[Start of section]

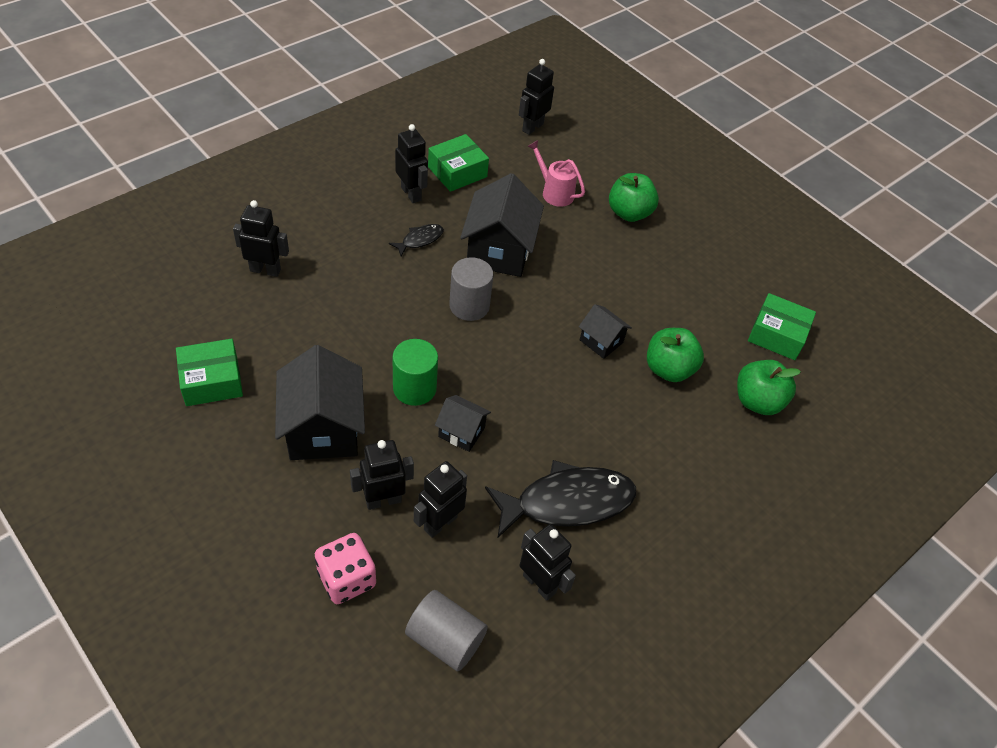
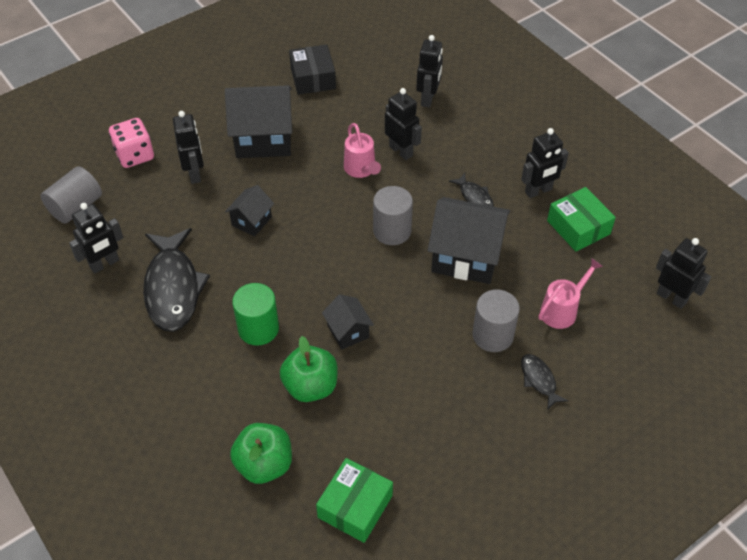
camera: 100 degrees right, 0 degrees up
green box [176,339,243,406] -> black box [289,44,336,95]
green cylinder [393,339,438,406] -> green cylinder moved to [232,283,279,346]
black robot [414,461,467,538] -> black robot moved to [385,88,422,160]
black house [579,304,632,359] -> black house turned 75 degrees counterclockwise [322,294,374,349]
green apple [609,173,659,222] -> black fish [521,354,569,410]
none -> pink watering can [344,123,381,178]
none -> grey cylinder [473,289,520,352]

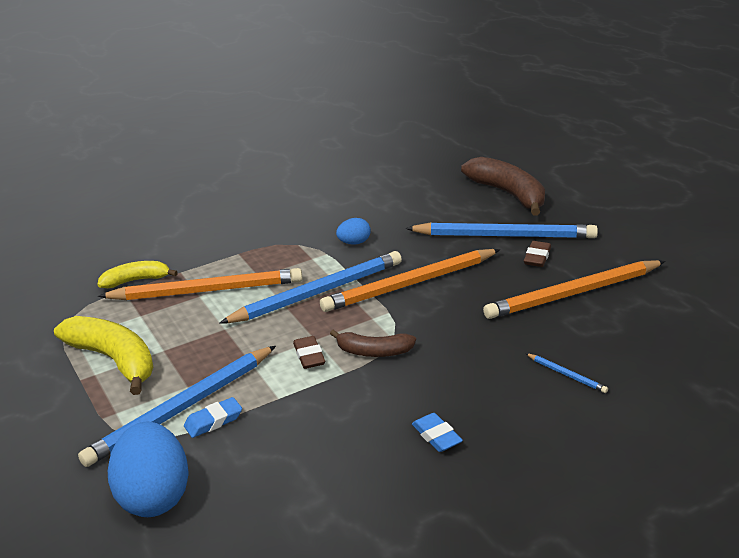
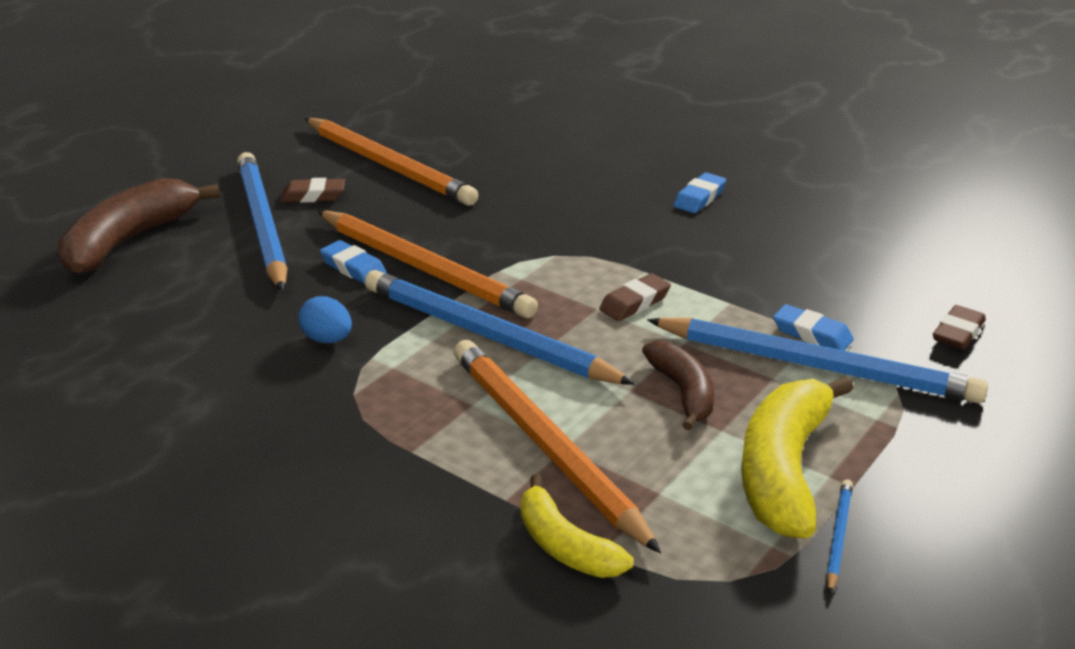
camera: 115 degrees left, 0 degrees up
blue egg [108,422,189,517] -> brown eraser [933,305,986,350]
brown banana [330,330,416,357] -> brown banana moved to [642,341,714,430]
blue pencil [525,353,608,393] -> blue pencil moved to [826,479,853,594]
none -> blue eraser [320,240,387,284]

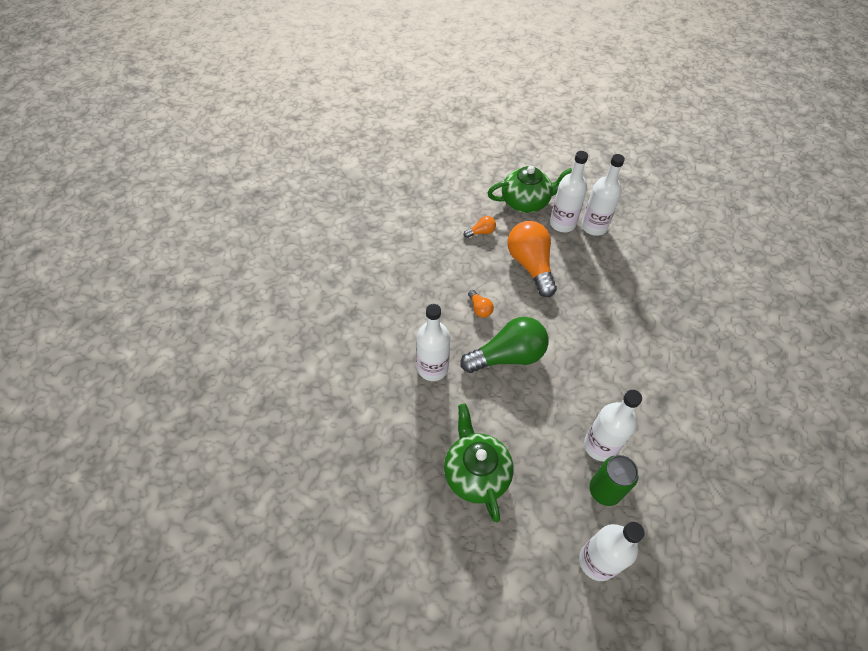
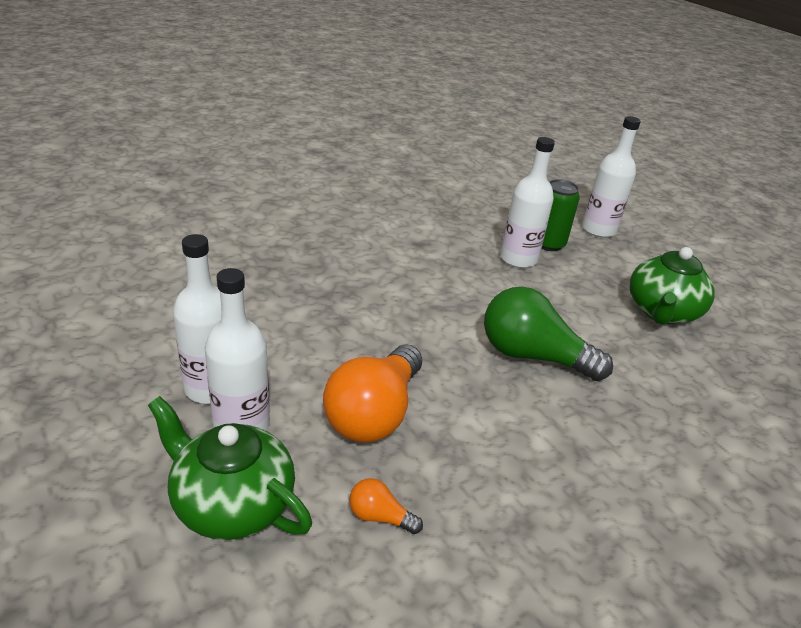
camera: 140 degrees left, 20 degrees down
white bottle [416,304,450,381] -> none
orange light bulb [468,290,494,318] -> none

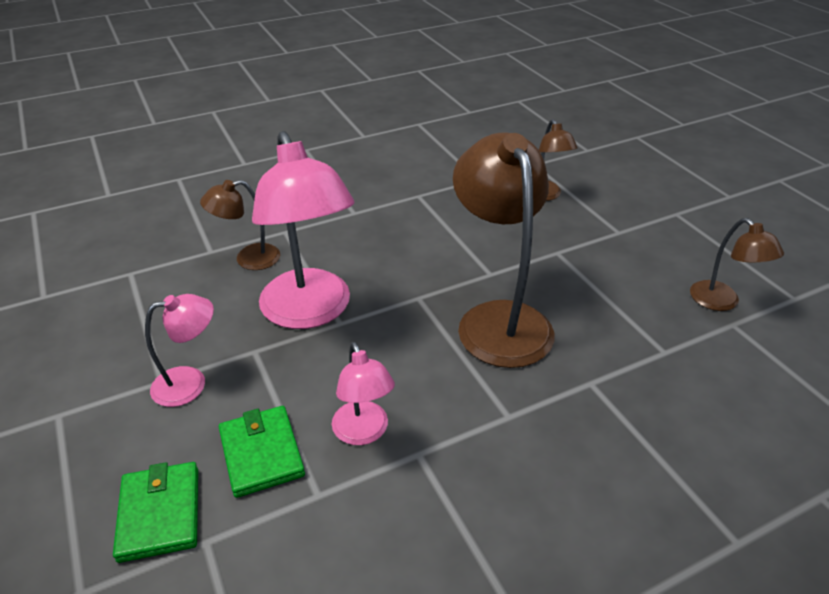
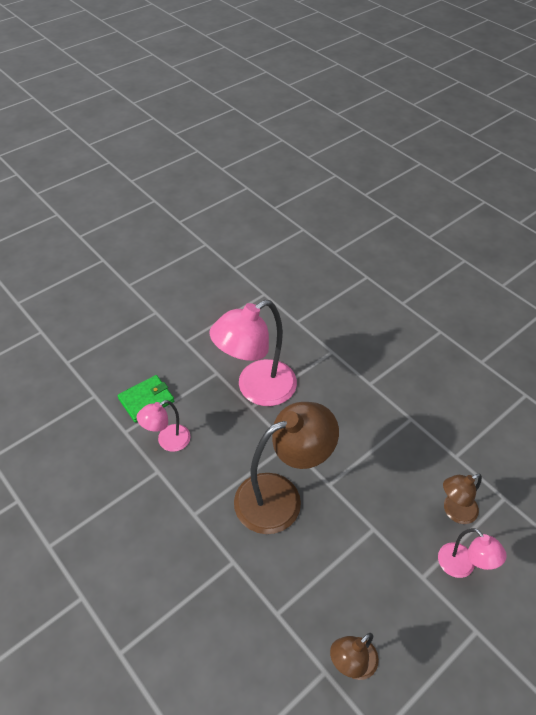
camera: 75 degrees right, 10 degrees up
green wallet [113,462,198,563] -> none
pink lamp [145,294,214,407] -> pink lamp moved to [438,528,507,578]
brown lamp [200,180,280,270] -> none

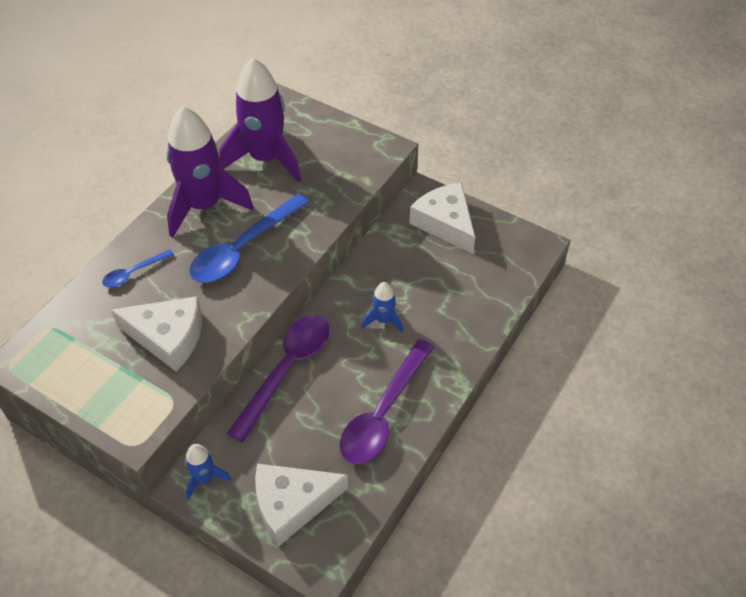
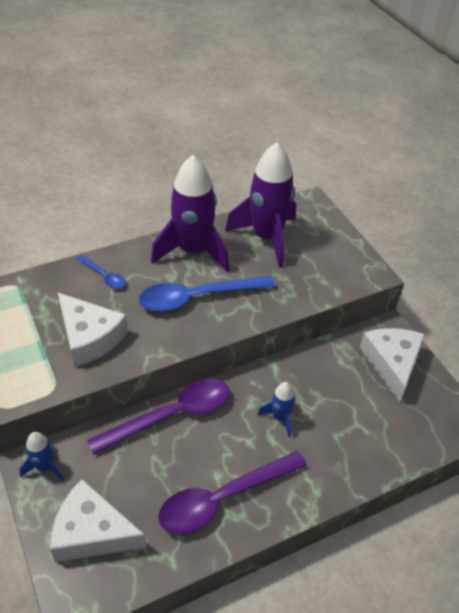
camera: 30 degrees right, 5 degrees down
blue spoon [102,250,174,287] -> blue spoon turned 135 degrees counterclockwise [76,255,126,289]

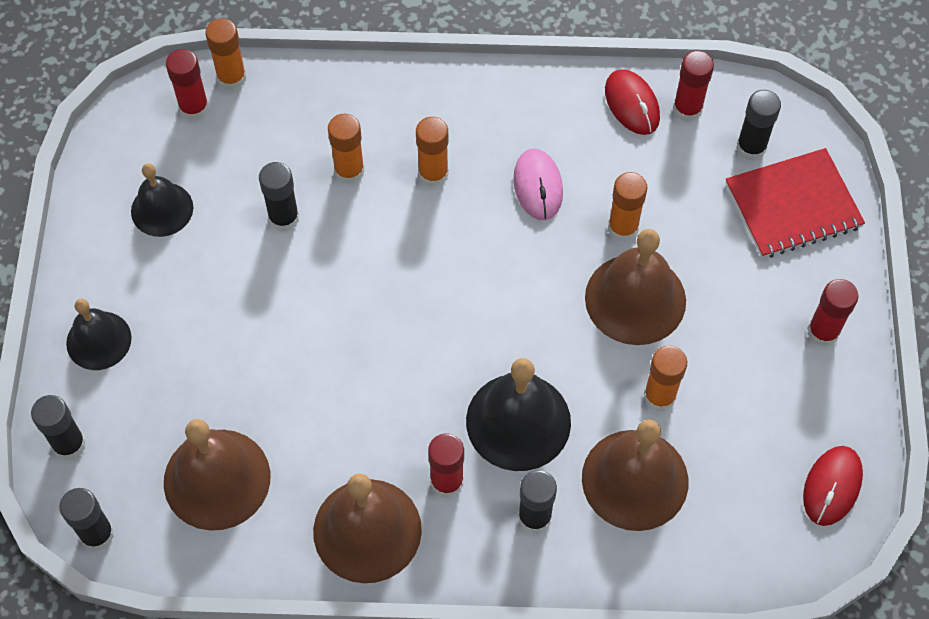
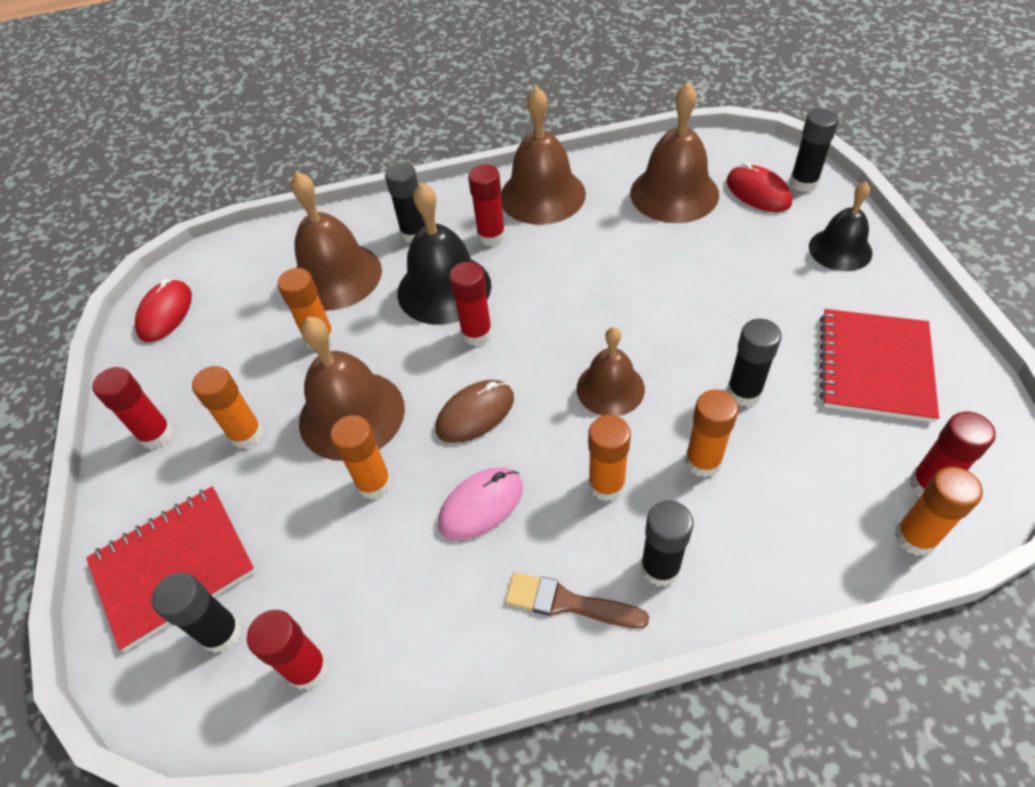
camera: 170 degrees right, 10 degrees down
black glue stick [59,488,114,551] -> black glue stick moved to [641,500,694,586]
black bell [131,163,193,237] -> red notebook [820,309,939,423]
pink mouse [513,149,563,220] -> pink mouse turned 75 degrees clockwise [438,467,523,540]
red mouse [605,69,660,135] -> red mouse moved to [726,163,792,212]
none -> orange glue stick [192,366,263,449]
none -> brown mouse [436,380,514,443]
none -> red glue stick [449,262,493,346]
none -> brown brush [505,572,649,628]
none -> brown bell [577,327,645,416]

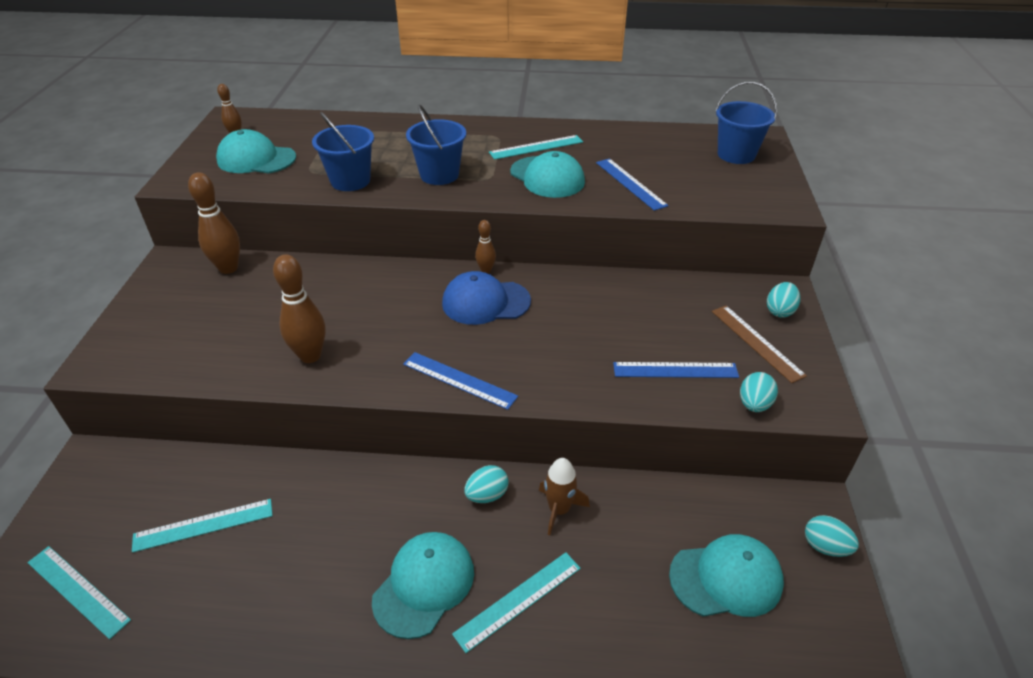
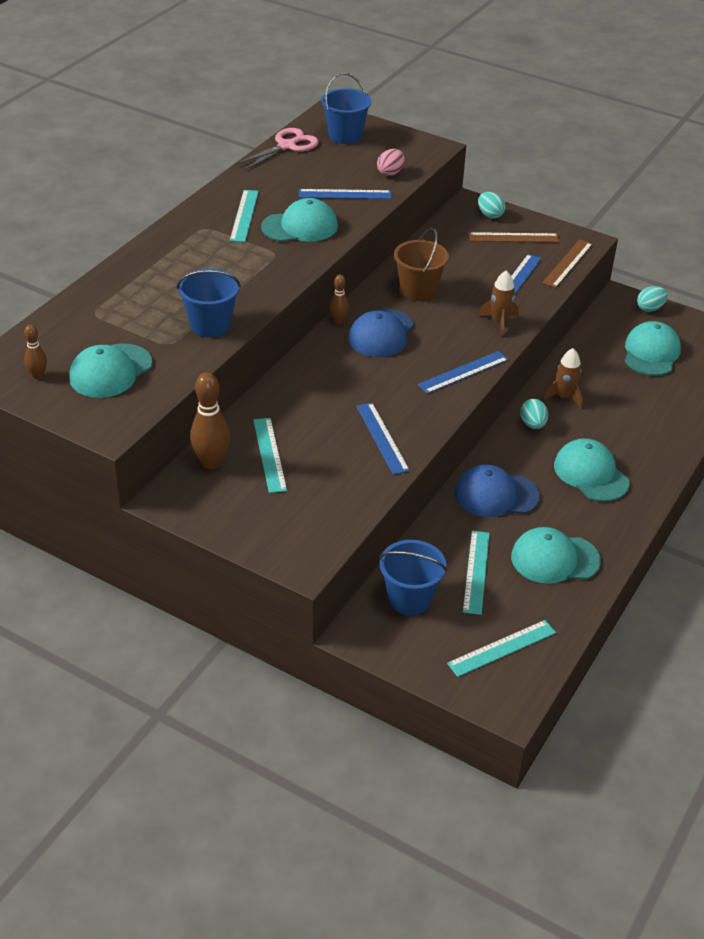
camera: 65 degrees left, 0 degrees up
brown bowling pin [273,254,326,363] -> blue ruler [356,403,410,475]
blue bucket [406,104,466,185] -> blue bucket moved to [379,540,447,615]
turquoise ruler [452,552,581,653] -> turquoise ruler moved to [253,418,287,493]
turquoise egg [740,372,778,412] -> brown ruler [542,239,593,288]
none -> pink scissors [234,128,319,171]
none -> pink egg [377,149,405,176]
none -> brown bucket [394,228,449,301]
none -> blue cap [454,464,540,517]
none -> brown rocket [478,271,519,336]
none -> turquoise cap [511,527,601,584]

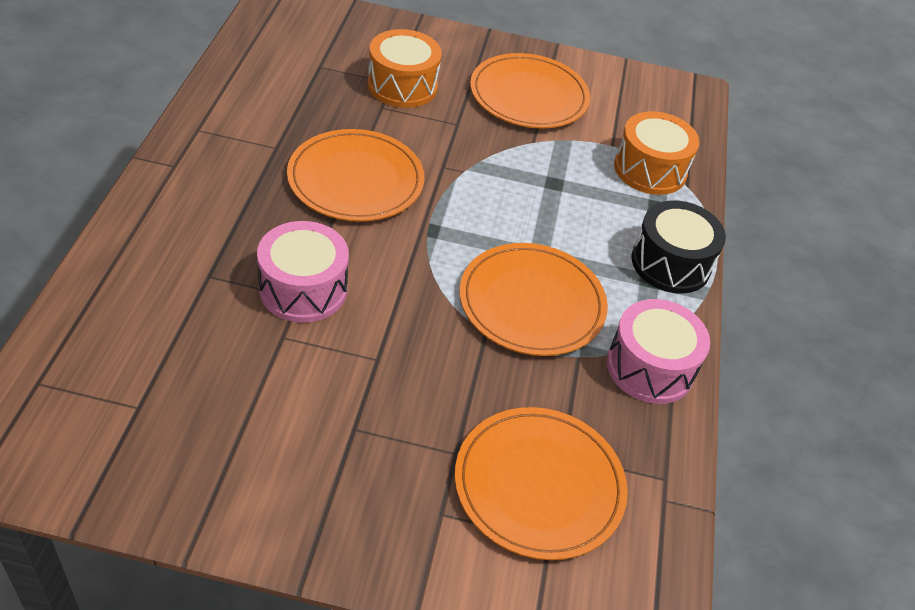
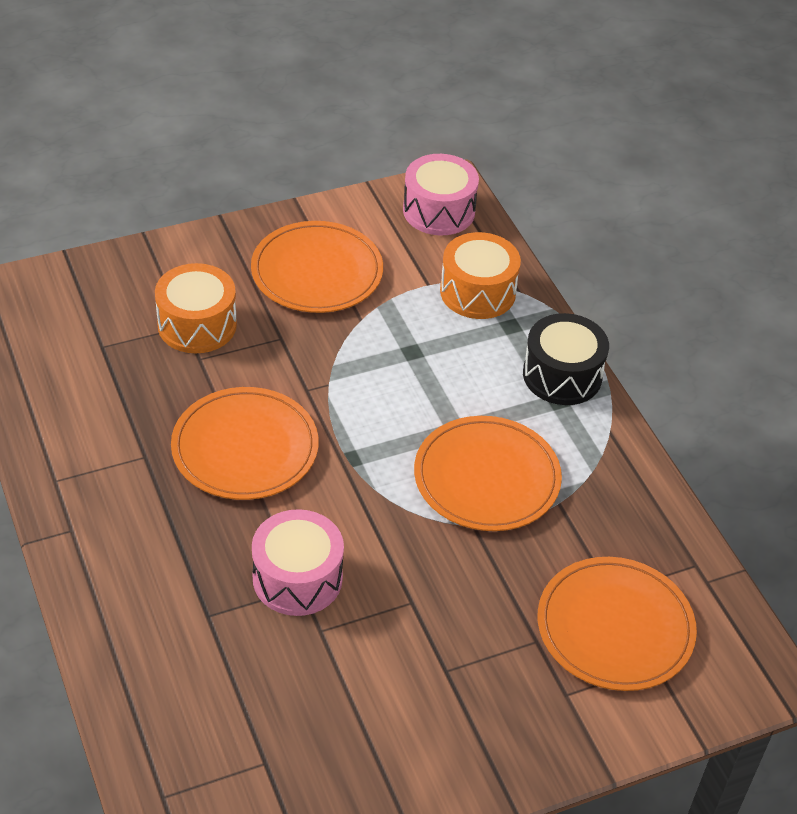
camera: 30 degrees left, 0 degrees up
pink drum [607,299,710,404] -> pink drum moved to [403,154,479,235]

[End of section]

» **What needs to be done**:
Beginning with the line that contains "white bottle [416,304,450,381] -> none" and ending with the line that contains "pink mouse [513,149,563,220]", reproduce the listing exactly, pictures excluded.

» **Exercise response**:
white bottle [416,304,450,381] -> none
orange light bulb [468,290,494,318] -> none

camera: 75 degrees right, 10 degrees up
green wallet [113,462,198,563] -> none
pink lamp [145,294,214,407] -> pink lamp moved to [438,528,507,578]
brown lamp [200,180,280,270] -> none

camera: 30 degrees right, 5 degrees down
blue spoon [102,250,174,287] -> blue spoon turned 135 degrees counterclockwise [76,255,126,289]

camera: 170 degrees right, 10 degrees down
black glue stick [59,488,114,551] -> black glue stick moved to [641,500,694,586]
black bell [131,163,193,237] -> red notebook [820,309,939,423]
pink mouse [513,149,563,220] -> pink mouse turned 75 degrees clockwise [438,467,523,540]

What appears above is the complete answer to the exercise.